--- Data under study ---
──────────────────────────────

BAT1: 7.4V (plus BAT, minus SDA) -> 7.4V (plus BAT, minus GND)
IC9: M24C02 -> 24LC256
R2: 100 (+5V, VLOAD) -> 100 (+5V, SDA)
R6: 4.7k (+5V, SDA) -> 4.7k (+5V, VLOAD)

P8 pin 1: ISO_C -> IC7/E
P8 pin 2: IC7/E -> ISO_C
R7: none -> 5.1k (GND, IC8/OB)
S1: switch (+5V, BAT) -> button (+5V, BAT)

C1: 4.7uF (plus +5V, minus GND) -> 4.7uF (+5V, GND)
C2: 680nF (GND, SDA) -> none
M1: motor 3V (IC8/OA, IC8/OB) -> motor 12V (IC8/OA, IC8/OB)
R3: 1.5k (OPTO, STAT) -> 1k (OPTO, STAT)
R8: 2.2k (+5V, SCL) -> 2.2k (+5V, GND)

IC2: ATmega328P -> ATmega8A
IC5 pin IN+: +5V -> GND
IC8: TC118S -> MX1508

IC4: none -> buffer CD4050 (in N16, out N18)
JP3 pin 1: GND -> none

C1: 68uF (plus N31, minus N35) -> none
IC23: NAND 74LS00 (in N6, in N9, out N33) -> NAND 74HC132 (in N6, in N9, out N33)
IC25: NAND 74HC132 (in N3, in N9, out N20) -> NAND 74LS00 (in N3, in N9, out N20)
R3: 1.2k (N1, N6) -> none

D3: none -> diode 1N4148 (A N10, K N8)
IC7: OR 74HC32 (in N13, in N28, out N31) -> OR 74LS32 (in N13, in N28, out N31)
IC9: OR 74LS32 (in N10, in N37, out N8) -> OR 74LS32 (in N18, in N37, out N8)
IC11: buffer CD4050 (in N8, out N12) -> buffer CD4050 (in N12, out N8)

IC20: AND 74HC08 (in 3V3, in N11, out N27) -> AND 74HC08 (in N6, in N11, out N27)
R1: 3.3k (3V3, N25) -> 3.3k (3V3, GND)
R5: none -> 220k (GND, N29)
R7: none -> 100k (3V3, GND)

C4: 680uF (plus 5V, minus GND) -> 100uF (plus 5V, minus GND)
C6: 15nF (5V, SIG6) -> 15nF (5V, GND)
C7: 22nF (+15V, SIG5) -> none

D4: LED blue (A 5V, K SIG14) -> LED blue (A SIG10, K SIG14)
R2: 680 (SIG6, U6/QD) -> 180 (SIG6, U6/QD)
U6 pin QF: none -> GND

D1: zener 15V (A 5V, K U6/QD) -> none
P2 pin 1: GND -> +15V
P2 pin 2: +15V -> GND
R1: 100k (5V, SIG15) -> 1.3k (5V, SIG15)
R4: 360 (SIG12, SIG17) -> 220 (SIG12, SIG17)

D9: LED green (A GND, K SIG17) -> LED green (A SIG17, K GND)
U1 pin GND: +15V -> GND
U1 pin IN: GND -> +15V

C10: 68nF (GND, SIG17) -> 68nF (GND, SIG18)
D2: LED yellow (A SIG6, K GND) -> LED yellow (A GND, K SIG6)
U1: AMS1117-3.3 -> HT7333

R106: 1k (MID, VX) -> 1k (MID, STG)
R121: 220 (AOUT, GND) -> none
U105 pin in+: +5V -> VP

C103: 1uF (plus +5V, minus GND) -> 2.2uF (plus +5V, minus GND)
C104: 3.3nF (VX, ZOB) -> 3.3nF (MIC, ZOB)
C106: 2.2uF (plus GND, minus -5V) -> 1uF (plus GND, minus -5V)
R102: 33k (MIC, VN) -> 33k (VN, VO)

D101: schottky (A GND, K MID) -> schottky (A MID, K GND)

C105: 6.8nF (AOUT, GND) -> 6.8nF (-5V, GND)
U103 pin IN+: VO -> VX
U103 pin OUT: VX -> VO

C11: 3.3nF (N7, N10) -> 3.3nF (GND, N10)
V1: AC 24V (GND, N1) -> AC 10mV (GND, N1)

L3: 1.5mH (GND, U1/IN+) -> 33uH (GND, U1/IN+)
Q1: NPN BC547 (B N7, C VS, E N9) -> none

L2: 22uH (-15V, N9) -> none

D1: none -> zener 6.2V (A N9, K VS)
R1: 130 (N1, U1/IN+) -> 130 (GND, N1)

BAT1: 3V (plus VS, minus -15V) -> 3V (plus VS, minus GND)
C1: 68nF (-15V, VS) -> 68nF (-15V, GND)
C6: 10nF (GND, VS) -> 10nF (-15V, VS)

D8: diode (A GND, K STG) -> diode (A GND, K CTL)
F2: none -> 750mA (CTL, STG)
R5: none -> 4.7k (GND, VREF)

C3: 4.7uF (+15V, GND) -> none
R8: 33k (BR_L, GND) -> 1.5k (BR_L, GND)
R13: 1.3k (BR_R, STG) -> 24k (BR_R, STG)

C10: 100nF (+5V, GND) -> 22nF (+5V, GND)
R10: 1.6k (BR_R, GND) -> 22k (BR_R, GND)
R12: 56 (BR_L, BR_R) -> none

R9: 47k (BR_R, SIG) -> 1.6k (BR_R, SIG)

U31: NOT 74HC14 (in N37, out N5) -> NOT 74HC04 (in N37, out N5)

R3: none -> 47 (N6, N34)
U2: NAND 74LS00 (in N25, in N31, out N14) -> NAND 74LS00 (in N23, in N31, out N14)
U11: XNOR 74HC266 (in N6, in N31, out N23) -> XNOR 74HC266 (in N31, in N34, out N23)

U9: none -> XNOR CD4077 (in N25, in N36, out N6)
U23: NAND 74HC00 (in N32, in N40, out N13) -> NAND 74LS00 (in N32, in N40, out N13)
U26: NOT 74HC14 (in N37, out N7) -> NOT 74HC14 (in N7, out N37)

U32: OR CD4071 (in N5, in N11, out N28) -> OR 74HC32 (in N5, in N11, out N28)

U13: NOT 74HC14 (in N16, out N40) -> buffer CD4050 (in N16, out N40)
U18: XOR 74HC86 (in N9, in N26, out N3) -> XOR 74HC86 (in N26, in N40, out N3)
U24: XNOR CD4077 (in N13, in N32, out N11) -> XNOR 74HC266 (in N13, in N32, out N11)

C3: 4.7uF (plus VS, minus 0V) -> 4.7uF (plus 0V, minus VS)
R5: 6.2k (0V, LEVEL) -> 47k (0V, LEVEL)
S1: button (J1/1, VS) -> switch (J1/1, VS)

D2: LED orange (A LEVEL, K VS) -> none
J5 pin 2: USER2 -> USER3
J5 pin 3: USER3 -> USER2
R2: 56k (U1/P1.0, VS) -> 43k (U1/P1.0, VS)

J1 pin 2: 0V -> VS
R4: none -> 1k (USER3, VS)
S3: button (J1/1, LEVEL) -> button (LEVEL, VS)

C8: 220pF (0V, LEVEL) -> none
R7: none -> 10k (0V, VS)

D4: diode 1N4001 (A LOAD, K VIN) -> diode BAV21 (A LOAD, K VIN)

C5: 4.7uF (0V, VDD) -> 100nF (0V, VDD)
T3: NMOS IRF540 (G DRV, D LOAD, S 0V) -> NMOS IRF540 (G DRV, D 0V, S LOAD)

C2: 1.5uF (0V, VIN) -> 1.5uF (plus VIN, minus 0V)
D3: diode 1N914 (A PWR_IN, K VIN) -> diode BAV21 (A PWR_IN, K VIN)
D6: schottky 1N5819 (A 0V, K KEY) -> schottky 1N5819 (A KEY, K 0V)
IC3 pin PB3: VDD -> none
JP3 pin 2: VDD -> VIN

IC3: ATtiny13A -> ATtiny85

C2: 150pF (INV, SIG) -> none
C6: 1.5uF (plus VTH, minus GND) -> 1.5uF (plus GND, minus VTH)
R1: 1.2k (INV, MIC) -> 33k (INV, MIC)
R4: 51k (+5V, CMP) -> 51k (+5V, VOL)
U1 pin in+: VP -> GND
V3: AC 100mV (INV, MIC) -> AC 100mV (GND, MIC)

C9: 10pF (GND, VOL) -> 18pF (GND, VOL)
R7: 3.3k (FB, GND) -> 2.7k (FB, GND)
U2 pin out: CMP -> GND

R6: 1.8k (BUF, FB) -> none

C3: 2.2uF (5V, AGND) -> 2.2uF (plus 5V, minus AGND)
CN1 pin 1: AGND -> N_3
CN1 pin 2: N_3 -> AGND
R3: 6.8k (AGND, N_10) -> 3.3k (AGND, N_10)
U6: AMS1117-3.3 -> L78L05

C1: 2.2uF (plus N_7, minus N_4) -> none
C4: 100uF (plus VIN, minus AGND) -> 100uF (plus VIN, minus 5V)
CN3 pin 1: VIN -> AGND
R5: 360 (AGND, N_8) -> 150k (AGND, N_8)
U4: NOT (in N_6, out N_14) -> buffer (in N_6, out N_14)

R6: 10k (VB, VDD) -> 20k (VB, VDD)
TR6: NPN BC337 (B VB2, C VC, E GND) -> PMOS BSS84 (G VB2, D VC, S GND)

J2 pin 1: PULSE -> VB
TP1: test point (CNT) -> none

──────────────────────────────

--- Problem to work on ---
Reproduce exactly the first line of the listing and every line after it, through the one containing "C2: 680nF (GND, SDA) -> none". Nothing else belongs in the output.

--- Solution for this exercise ---
BAT1: 7.4V (plus BAT, minus SDA) -> 7.4V (plus BAT, minus GND)
IC9: M24C02 -> 24LC256
R2: 100 (+5V, VLOAD) -> 100 (+5V, SDA)
R6: 4.7k (+5V, SDA) -> 4.7k (+5V, VLOAD)

P8 pin 1: ISO_C -> IC7/E
P8 pin 2: IC7/E -> ISO_C
R7: none -> 5.1k (GND, IC8/OB)
S1: switch (+5V, BAT) -> button (+5V, BAT)

C1: 4.7uF (plus +5V, minus GND) -> 4.7uF (+5V, GND)
C2: 680nF (GND, SDA) -> none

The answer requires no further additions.